-------- Material supplied --------

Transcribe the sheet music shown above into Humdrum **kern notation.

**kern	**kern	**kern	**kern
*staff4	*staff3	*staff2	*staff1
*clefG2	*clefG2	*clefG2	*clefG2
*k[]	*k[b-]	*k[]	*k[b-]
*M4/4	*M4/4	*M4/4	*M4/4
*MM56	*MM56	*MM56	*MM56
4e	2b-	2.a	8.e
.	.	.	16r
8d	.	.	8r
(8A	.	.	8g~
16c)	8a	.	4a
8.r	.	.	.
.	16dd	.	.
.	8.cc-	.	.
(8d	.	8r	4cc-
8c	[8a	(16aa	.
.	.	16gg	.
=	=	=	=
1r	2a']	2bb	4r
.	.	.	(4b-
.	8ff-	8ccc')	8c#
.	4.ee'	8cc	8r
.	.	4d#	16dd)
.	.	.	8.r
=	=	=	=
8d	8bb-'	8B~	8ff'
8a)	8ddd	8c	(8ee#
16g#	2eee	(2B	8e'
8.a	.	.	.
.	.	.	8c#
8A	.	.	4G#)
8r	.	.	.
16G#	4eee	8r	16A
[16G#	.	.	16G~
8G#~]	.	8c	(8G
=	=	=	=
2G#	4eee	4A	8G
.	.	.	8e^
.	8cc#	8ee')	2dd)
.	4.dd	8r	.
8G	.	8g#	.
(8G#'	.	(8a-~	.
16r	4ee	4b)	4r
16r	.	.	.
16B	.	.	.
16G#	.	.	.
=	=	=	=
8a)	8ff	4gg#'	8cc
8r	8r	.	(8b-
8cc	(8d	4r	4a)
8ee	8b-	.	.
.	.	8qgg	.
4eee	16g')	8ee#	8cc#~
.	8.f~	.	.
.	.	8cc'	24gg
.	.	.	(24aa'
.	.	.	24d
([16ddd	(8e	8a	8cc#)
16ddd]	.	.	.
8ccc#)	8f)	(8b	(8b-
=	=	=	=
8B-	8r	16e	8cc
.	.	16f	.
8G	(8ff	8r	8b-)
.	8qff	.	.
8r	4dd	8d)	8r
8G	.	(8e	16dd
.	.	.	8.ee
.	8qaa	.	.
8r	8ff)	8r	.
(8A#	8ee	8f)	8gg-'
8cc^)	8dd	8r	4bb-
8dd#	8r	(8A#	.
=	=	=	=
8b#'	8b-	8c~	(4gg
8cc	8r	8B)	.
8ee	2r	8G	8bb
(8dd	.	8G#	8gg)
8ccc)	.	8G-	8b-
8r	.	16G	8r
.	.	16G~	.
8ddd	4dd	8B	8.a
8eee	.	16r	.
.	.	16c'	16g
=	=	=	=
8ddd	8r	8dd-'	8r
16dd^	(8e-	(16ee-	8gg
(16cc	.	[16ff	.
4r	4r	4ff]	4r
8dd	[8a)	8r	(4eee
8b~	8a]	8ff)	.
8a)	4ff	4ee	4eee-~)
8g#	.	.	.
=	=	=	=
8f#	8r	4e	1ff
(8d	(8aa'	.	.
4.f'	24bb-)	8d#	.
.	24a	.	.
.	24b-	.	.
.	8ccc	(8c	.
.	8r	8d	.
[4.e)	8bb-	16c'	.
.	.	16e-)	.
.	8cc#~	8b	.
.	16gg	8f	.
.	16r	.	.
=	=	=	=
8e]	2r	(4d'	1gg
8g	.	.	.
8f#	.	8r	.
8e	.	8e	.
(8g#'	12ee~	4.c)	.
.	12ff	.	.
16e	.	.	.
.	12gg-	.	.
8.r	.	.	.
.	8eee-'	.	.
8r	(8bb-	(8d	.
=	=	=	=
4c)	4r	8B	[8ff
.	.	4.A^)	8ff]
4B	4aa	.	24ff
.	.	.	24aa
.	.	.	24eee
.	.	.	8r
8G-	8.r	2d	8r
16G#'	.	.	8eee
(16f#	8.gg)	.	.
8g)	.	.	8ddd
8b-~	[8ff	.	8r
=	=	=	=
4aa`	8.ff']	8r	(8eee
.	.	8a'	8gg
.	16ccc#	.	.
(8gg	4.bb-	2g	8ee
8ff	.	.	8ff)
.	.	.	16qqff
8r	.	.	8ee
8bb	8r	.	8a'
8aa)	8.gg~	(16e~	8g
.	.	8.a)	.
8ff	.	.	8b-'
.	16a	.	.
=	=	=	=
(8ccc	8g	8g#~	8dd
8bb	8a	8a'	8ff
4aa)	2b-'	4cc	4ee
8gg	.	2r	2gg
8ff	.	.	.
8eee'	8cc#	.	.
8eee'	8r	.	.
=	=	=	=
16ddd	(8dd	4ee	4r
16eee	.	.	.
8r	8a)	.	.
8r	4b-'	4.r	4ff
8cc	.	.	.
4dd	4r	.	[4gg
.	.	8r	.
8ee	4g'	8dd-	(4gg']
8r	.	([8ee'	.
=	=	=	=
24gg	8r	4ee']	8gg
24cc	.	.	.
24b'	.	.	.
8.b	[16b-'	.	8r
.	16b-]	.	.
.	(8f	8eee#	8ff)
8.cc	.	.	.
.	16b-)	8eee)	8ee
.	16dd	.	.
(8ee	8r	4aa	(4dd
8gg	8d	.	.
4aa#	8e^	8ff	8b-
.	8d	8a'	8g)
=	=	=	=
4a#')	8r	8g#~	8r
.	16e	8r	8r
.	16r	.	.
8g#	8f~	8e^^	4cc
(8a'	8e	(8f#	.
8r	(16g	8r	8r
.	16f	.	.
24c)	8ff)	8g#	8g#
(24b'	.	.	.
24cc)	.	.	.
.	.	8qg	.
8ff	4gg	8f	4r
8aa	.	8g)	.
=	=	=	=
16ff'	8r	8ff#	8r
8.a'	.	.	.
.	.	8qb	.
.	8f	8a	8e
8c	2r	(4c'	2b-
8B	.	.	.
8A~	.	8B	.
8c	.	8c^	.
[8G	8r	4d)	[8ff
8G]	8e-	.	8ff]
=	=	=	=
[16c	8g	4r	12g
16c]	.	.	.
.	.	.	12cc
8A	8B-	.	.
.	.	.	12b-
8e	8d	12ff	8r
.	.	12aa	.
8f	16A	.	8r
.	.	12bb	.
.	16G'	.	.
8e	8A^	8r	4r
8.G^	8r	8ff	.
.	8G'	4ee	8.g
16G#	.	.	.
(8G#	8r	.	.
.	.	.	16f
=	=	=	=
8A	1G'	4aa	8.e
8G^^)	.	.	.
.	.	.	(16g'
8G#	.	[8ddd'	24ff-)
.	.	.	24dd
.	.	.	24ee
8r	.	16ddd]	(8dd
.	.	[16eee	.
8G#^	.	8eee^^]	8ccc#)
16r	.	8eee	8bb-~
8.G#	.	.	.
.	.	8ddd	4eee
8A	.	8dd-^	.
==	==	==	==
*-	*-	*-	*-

--------

▸ **Description of the task**:
From the items above, pull out every line that contains the string "kern" and copy each one unchanged. Match uppercase and lowercase exactly.

▸ **Exercise answer**:
Transcribe the sheet music shown above into Humdrum **kern notation.
**kern	**kern	**kern	**kern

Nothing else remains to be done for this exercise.